- _How to complete this task_:
Read the records below and copy each line that contains "black".

- _Information supplied_:
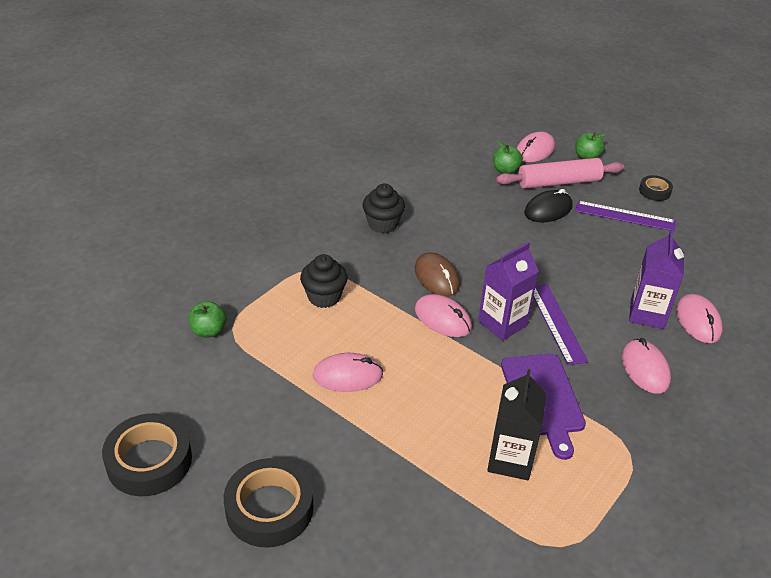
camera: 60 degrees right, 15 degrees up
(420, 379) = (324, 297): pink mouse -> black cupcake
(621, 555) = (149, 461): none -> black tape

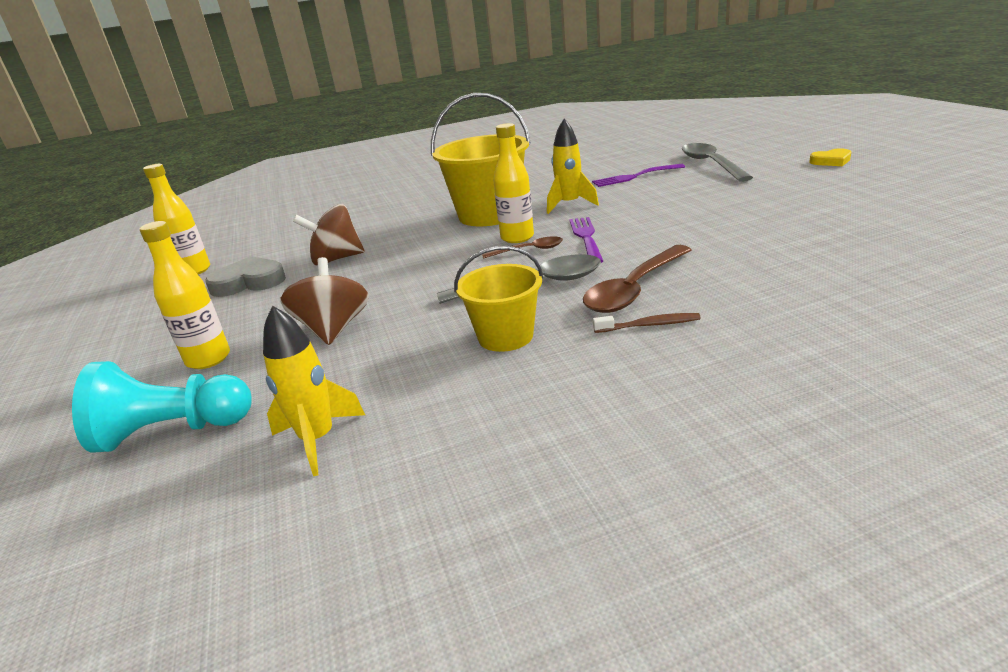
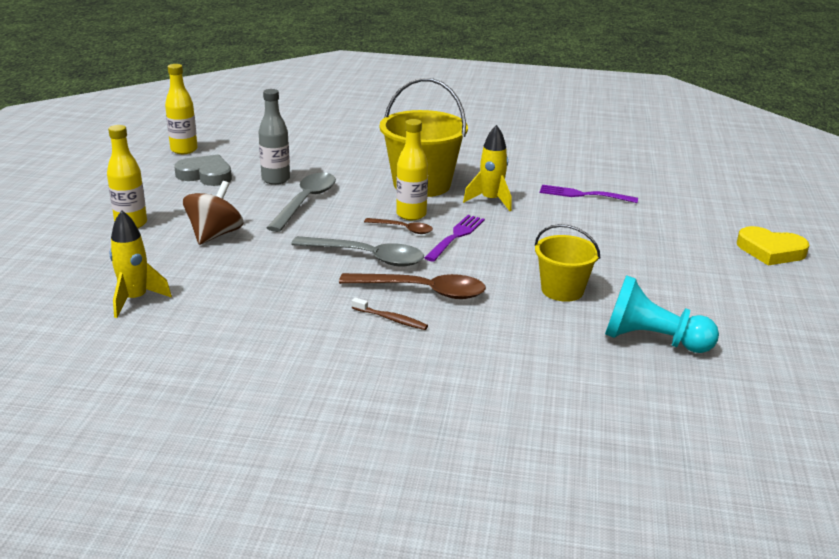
camera: 25 degrees right, 0 degrees up
(173, 431) = (76, 261): turquoise pawn -> turquoise pawn (652, 340)
(336, 259) = (275, 179): brown spinning top -> grey bottle
(505, 336) = (300, 286): yellow bucket -> yellow bucket (562, 290)
(634, 289) = (422, 291): brown spoon -> brown spoon turned 150 degrees counterclockwise
(710, 164) = (666, 209): grey spoon -> grey spoon (305, 202)
(831, 161) = (770, 251): yellow heart -> yellow heart, size x1.56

- _Task result_:
(420, 379) = (324, 297): pink mouse -> black cupcake
(621, 555) = (149, 461): none -> black tape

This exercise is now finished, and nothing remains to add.